◆ EXERCISE GOAL
Exactly reproduce the lines from the line that has "DRIVER1 pin VCC: 5V -> none" down to the last line of the entries, inclusive.

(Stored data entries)
+-------+

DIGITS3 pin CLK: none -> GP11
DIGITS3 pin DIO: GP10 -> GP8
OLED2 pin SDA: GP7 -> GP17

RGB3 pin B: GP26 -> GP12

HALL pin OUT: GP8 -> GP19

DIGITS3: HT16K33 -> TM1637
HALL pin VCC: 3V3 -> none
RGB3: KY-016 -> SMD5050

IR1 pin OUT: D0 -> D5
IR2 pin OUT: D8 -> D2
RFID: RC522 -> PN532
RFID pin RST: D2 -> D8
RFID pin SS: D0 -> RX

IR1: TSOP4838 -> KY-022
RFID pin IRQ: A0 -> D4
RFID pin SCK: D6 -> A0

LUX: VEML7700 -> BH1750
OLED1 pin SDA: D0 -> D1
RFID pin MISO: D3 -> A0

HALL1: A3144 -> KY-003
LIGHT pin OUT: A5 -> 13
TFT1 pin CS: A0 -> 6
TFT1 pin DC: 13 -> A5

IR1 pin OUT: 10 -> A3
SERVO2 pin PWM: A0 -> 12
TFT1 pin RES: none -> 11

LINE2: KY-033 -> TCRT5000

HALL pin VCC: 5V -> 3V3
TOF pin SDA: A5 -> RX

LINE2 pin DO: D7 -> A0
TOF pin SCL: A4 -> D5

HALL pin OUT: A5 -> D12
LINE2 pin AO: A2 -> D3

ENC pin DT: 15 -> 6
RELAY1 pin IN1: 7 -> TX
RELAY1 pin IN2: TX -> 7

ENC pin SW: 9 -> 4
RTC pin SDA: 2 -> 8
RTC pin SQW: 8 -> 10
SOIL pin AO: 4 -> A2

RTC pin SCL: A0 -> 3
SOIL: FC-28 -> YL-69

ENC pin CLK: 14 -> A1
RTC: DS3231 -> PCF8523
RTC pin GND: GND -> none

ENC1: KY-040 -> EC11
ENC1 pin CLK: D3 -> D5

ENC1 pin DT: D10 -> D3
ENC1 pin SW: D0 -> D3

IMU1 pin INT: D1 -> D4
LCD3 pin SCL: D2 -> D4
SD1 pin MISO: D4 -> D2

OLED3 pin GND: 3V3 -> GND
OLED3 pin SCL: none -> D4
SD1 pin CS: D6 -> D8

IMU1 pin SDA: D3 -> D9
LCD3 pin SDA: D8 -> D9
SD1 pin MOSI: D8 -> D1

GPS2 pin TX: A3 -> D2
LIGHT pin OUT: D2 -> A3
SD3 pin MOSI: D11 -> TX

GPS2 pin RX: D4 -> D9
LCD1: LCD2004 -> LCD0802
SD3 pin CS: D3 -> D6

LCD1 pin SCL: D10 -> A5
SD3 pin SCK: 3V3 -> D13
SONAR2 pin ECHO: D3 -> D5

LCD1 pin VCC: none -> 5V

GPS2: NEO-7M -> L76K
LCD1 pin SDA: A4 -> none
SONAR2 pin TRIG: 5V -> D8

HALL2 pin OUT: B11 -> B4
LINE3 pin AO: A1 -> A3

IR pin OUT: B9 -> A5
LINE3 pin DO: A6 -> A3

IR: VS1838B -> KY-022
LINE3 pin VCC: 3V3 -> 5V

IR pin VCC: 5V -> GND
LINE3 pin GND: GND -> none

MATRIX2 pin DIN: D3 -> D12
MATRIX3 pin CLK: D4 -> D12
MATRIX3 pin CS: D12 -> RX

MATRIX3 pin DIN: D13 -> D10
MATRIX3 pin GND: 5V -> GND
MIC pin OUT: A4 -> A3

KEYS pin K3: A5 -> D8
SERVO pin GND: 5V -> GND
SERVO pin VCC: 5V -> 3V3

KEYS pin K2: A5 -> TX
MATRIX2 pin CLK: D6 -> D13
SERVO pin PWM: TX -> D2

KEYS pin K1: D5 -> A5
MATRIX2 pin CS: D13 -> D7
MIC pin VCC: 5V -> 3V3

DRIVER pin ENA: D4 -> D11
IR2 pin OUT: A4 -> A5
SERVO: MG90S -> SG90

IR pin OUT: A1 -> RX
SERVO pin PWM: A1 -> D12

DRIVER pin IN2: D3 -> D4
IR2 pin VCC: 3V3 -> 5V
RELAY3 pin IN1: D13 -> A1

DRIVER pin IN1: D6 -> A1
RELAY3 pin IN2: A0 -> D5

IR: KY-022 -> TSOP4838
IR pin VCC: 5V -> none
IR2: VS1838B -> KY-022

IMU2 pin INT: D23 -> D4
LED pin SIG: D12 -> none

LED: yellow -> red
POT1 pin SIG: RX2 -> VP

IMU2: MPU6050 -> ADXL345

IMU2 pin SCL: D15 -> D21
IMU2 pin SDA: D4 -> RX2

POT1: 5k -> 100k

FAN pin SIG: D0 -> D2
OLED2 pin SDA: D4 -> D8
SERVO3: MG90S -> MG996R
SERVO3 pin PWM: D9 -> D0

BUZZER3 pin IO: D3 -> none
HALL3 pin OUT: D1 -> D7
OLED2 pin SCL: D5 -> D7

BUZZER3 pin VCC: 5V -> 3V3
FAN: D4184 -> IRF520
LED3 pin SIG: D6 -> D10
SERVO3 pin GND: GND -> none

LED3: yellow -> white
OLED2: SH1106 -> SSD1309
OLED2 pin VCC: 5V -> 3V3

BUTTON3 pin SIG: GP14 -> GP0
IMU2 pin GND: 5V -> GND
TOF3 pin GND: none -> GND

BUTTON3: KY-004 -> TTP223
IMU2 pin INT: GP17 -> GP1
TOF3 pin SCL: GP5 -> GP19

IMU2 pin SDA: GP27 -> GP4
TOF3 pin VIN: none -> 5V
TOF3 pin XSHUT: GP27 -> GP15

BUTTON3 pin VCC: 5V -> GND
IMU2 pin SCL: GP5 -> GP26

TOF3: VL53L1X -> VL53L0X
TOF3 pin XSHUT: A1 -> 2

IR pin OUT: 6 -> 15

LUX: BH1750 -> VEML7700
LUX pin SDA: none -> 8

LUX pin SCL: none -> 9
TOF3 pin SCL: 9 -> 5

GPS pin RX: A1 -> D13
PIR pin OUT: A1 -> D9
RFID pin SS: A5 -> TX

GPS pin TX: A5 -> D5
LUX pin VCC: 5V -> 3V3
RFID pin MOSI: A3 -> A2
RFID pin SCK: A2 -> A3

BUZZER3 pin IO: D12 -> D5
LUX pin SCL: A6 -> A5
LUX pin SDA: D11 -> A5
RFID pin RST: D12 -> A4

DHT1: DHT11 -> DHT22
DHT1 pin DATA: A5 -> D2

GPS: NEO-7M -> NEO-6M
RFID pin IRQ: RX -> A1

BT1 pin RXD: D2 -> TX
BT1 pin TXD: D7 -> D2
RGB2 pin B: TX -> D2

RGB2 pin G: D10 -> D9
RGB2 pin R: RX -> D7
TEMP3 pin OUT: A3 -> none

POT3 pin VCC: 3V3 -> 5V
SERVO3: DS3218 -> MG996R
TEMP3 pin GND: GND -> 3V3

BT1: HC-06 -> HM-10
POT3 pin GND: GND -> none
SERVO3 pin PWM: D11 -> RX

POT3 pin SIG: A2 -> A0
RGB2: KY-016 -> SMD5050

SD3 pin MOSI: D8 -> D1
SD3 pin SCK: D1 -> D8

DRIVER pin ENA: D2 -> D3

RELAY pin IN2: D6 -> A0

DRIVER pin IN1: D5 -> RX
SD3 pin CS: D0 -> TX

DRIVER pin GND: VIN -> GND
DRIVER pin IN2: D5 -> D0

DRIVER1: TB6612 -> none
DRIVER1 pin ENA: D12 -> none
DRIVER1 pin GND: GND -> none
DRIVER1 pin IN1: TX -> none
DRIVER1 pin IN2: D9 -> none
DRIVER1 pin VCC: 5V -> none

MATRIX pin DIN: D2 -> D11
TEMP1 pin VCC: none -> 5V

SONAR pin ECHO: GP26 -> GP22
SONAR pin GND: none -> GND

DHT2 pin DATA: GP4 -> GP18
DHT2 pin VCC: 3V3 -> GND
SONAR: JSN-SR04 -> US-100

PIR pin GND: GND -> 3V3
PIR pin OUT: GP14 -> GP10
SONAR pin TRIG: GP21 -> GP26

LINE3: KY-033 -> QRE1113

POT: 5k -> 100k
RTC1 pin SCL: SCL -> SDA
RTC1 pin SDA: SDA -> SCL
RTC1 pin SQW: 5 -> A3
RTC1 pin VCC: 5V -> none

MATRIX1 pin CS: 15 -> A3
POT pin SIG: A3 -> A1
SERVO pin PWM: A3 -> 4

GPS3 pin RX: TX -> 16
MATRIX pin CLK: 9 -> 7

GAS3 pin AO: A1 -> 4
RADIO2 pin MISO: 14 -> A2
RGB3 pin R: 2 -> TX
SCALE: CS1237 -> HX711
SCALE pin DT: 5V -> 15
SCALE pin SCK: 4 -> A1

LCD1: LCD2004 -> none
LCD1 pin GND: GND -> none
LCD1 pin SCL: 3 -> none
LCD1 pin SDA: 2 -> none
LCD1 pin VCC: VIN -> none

+-------+

◆ TASK ANSWER
DRIVER1 pin VCC: 5V -> none

MATRIX pin DIN: D2 -> D11
TEMP1 pin VCC: none -> 5V

SONAR pin ECHO: GP26 -> GP22
SONAR pin GND: none -> GND

DHT2 pin DATA: GP4 -> GP18
DHT2 pin VCC: 3V3 -> GND
SONAR: JSN-SR04 -> US-100

PIR pin GND: GND -> 3V3
PIR pin OUT: GP14 -> GP10
SONAR pin TRIG: GP21 -> GP26

LINE3: KY-033 -> QRE1113

POT: 5k -> 100k
RTC1 pin SCL: SCL -> SDA
RTC1 pin SDA: SDA -> SCL
RTC1 pin SQW: 5 -> A3
RTC1 pin VCC: 5V -> none

MATRIX1 pin CS: 15 -> A3
POT pin SIG: A3 -> A1
SERVO pin PWM: A3 -> 4

GPS3 pin RX: TX -> 16
MATRIX pin CLK: 9 -> 7

GAS3 pin AO: A1 -> 4
RADIO2 pin MISO: 14 -> A2
RGB3 pin R: 2 -> TX
SCALE: CS1237 -> HX711
SCALE pin DT: 5V -> 15
SCALE pin SCK: 4 -> A1

LCD1: LCD2004 -> none
LCD1 pin GND: GND -> none
LCD1 pin SCL: 3 -> none
LCD1 pin SDA: 2 -> none
LCD1 pin VCC: VIN -> none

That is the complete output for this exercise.